Input material START

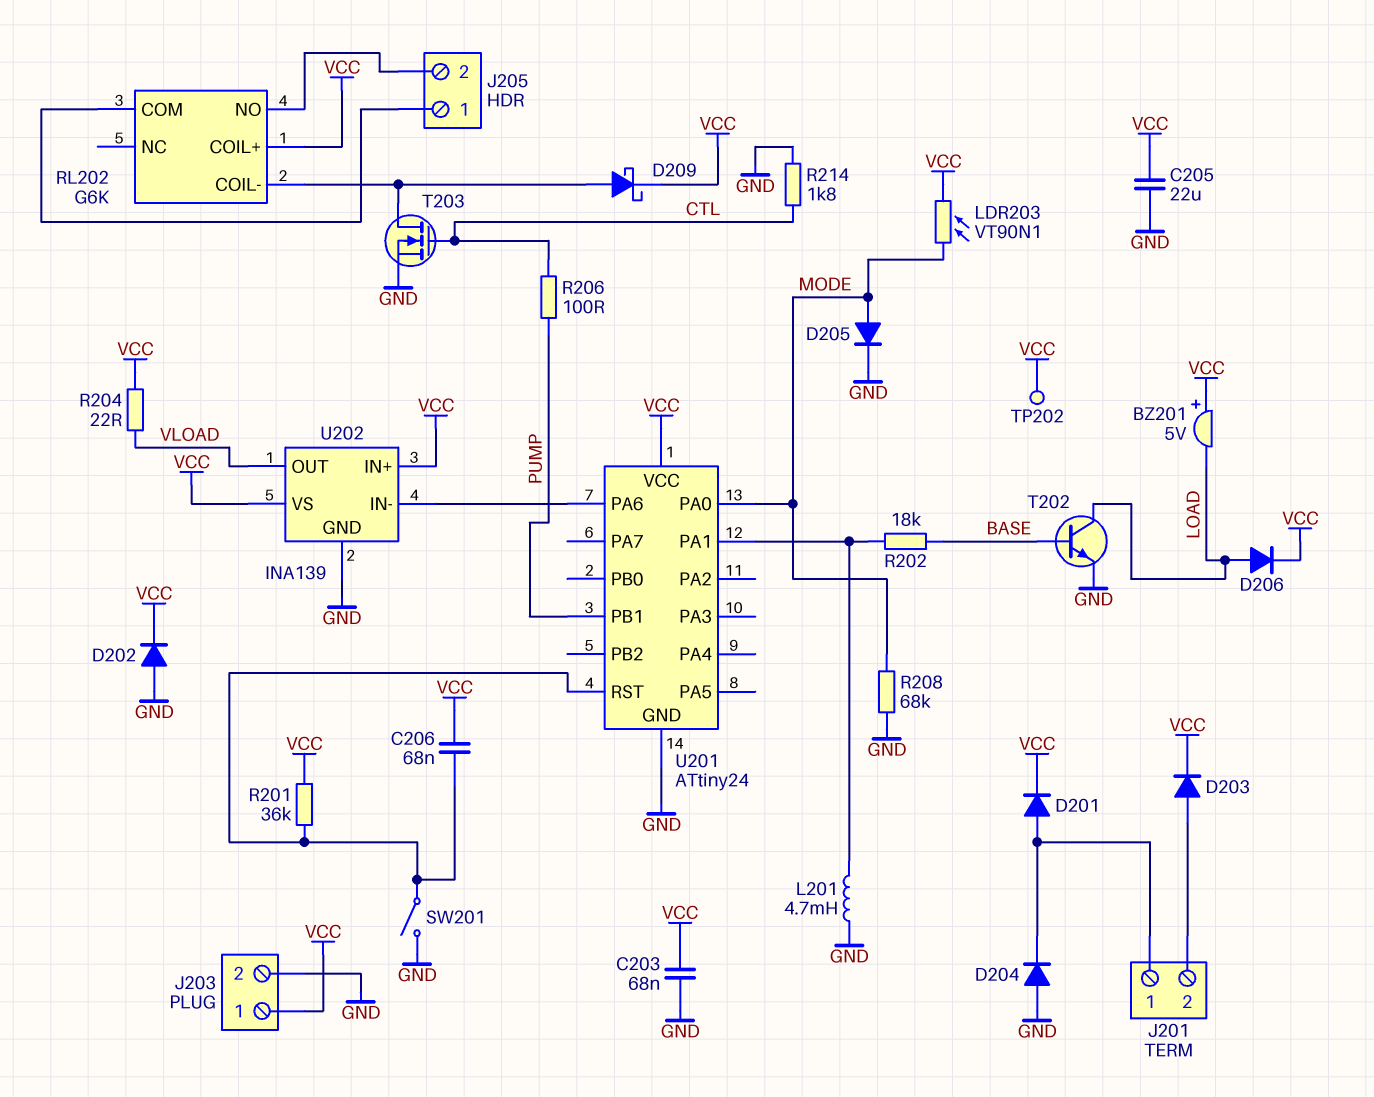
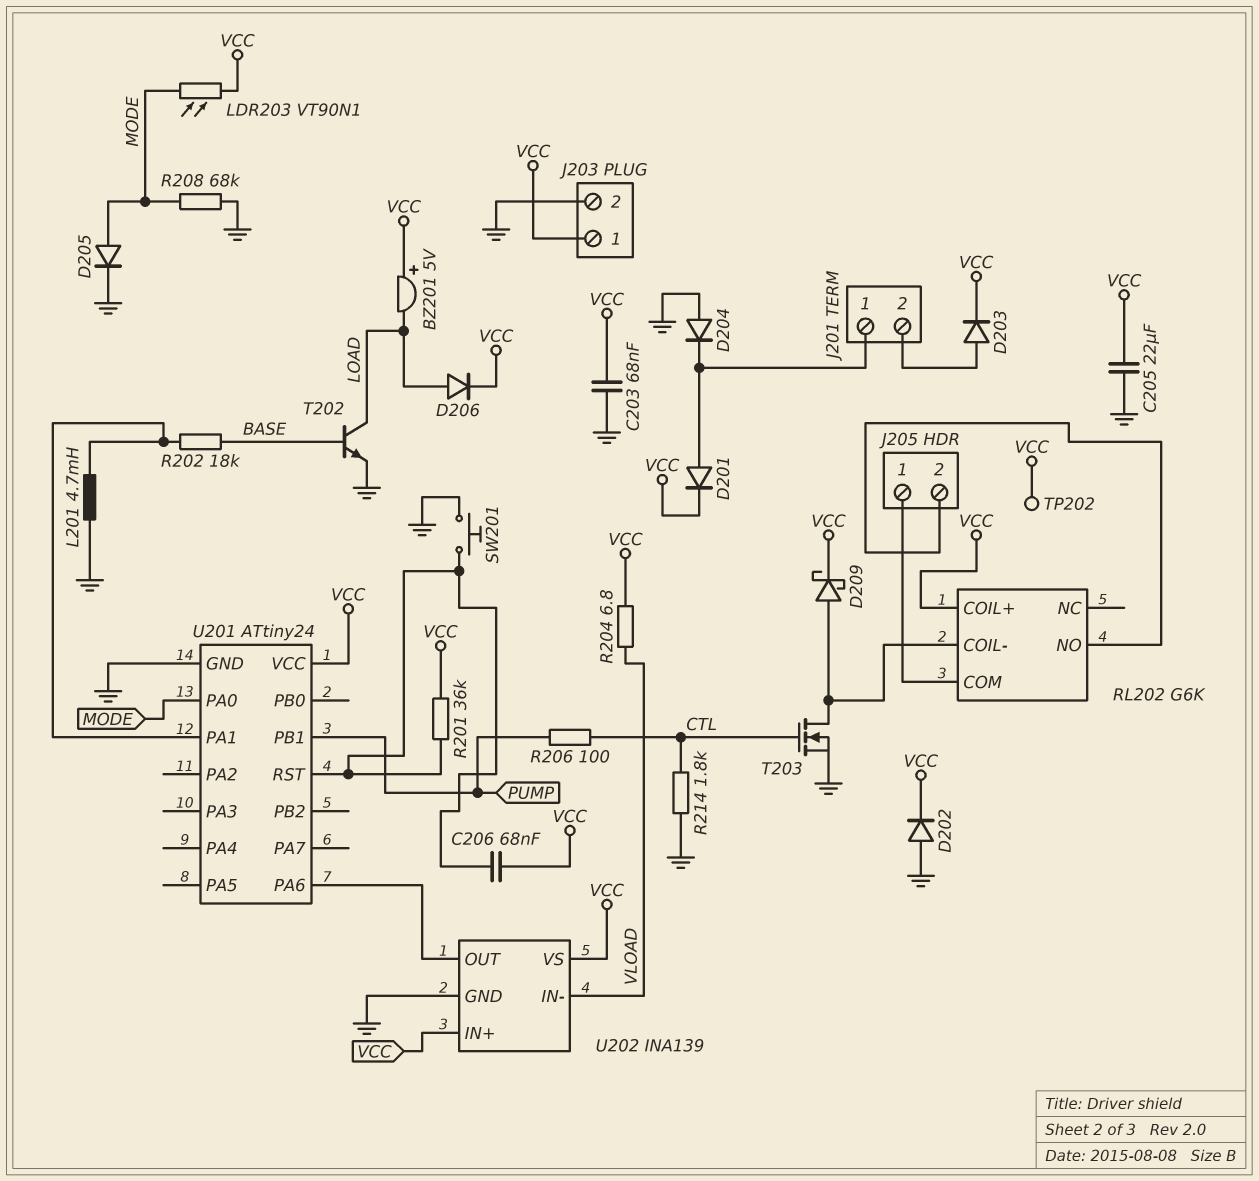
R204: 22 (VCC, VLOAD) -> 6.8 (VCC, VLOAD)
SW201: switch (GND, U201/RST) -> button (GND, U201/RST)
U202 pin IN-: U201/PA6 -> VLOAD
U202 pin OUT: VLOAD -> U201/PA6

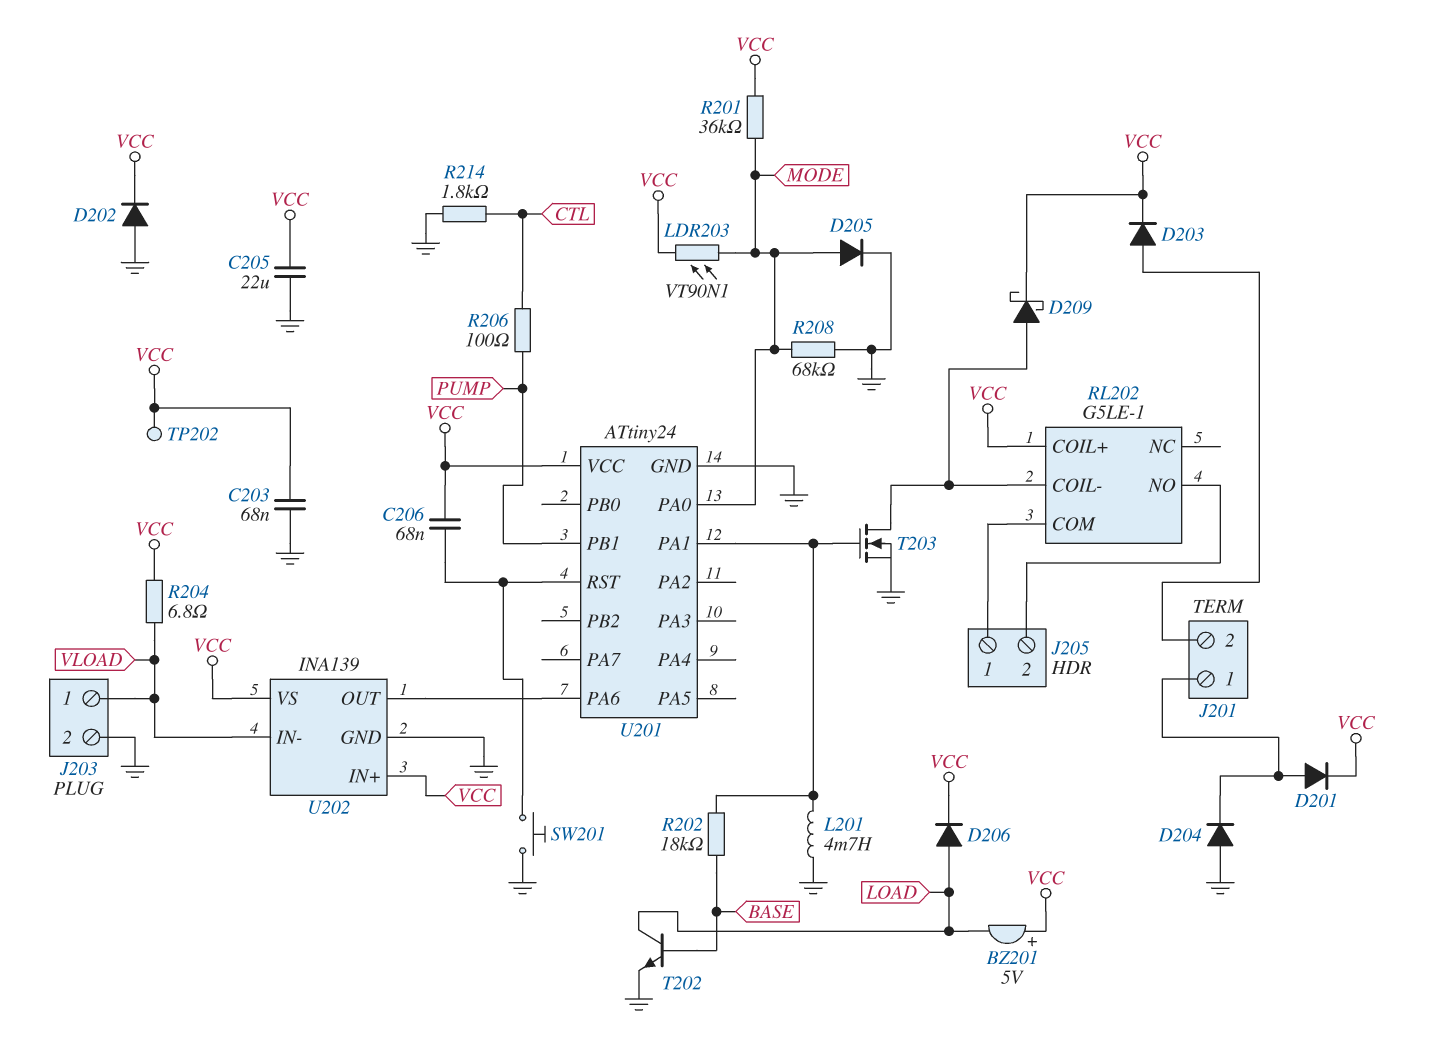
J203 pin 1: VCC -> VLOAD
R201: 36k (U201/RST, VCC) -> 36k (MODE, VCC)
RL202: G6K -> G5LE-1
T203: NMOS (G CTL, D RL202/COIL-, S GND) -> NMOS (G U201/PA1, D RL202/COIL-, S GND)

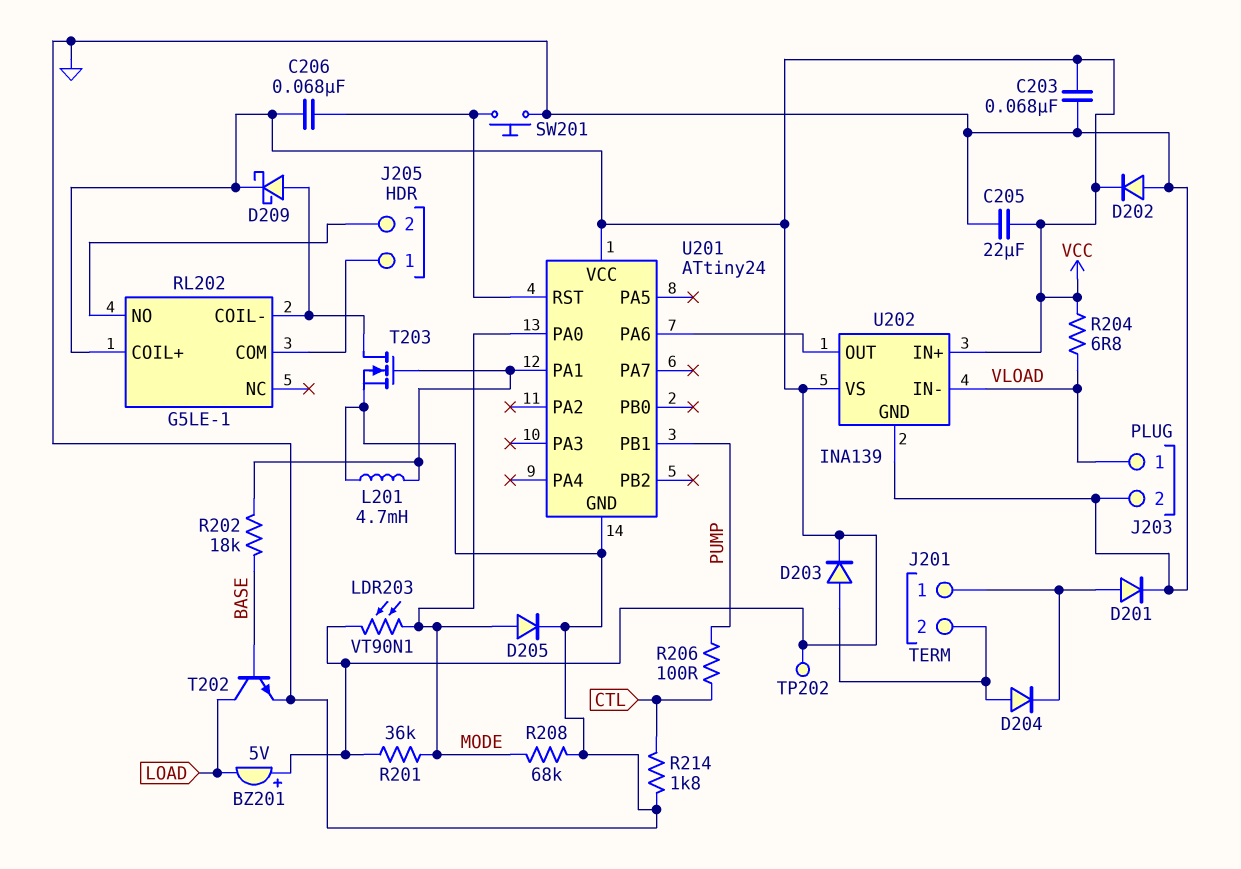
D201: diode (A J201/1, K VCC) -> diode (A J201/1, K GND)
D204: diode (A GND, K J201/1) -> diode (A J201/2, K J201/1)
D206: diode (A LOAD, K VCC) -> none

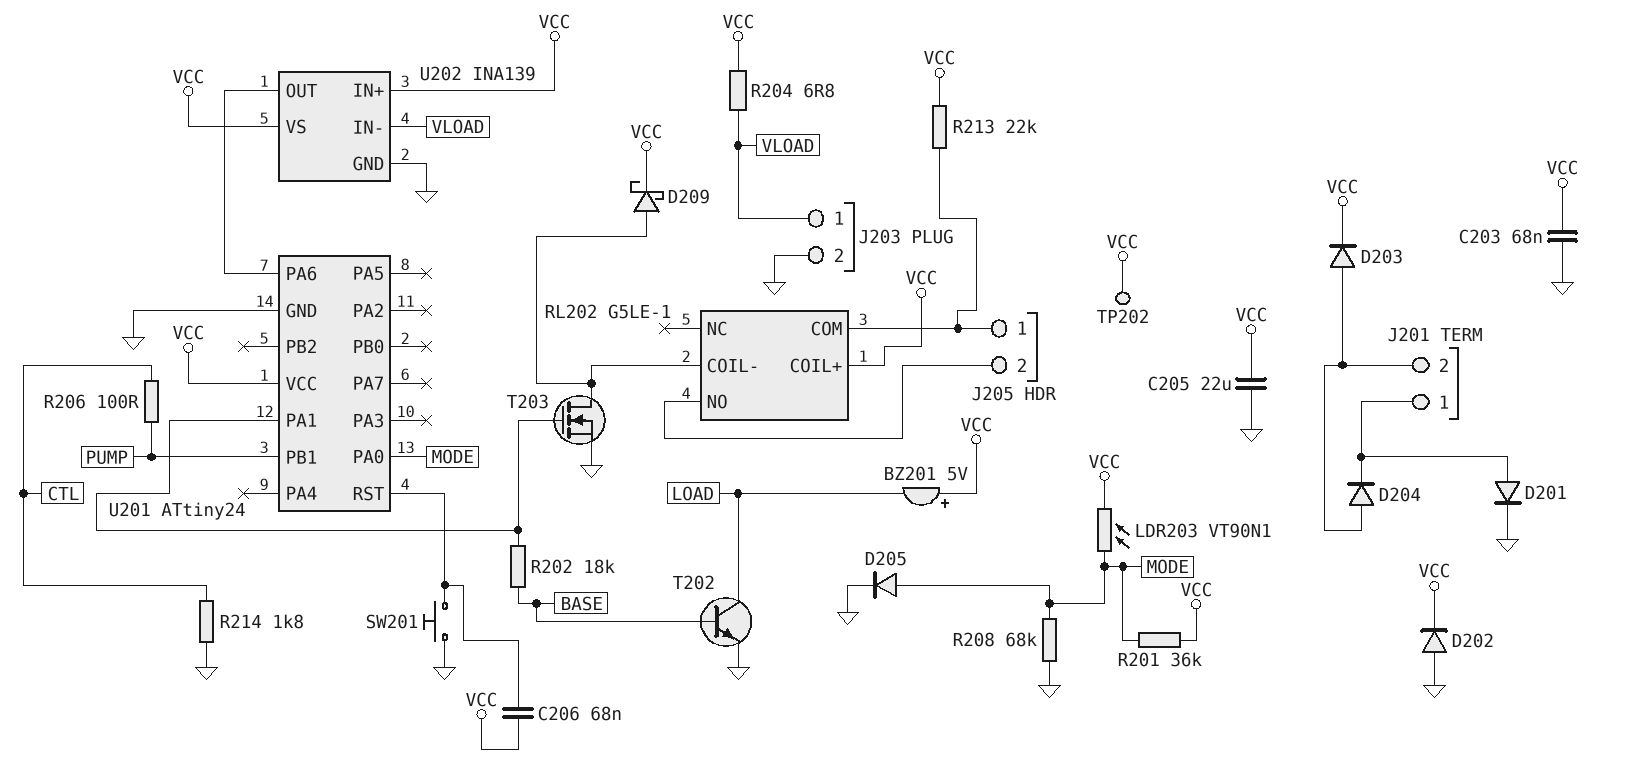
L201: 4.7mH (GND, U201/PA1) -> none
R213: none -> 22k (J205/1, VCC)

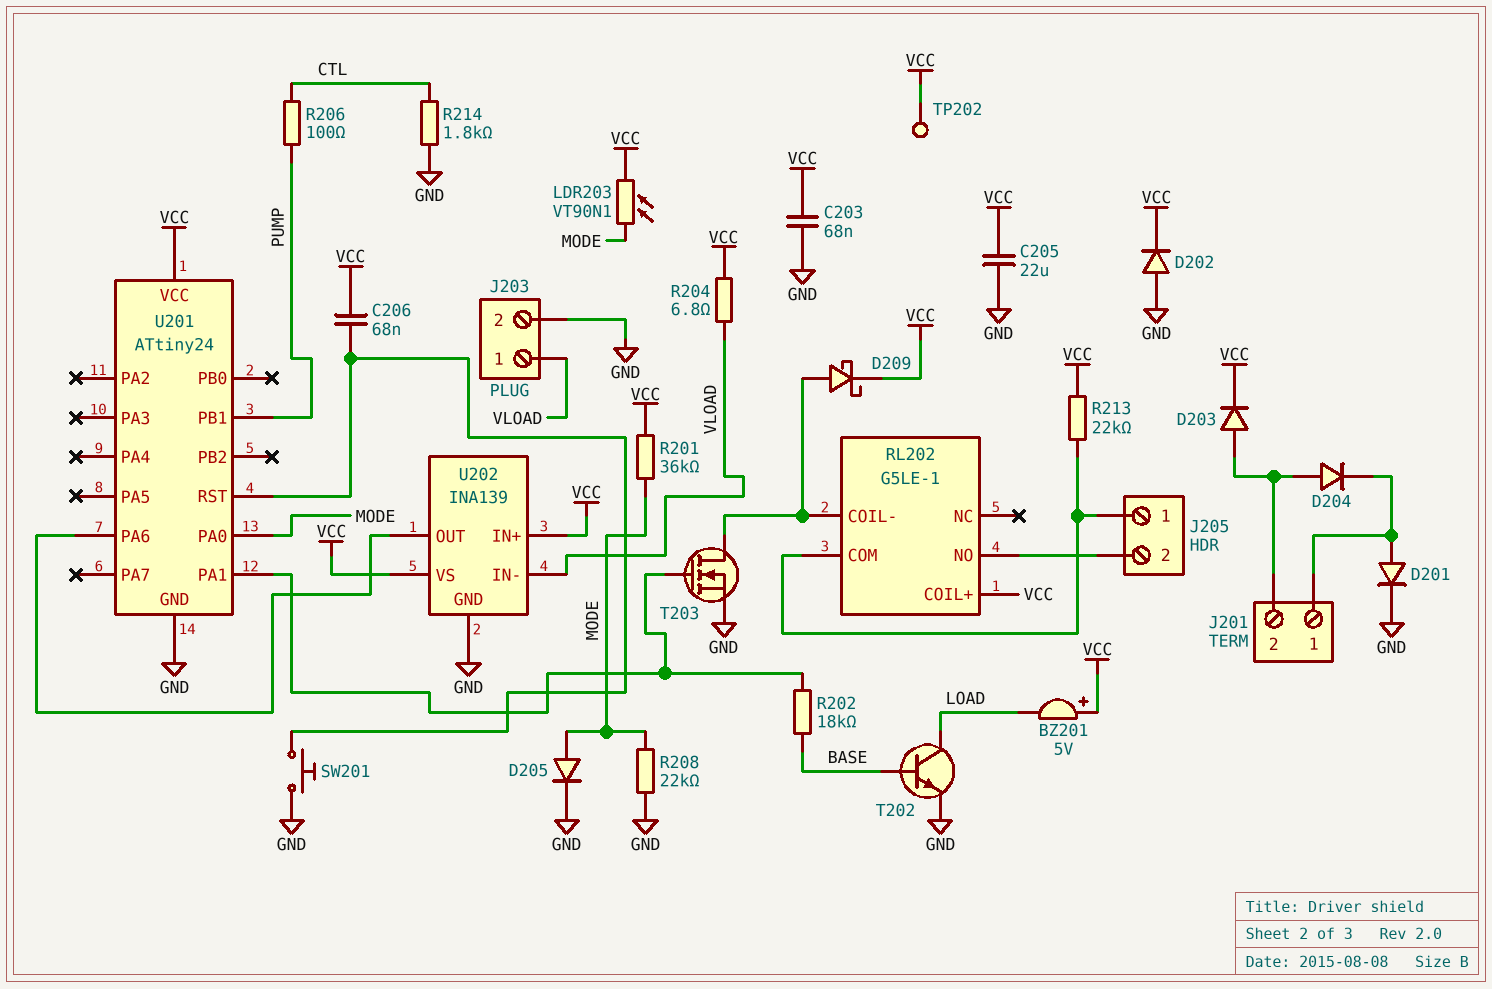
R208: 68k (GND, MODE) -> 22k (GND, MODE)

Input material END

To do >>
From the entries above, return each line with the word "diode" in it.

Response area >>
D201: diode (A J201/1, K VCC) -> diode (A J201/1, K GND)
D204: diode (A GND, K J201/1) -> diode (A J201/2, K J201/1)
D206: diode (A LOAD, K VCC) -> none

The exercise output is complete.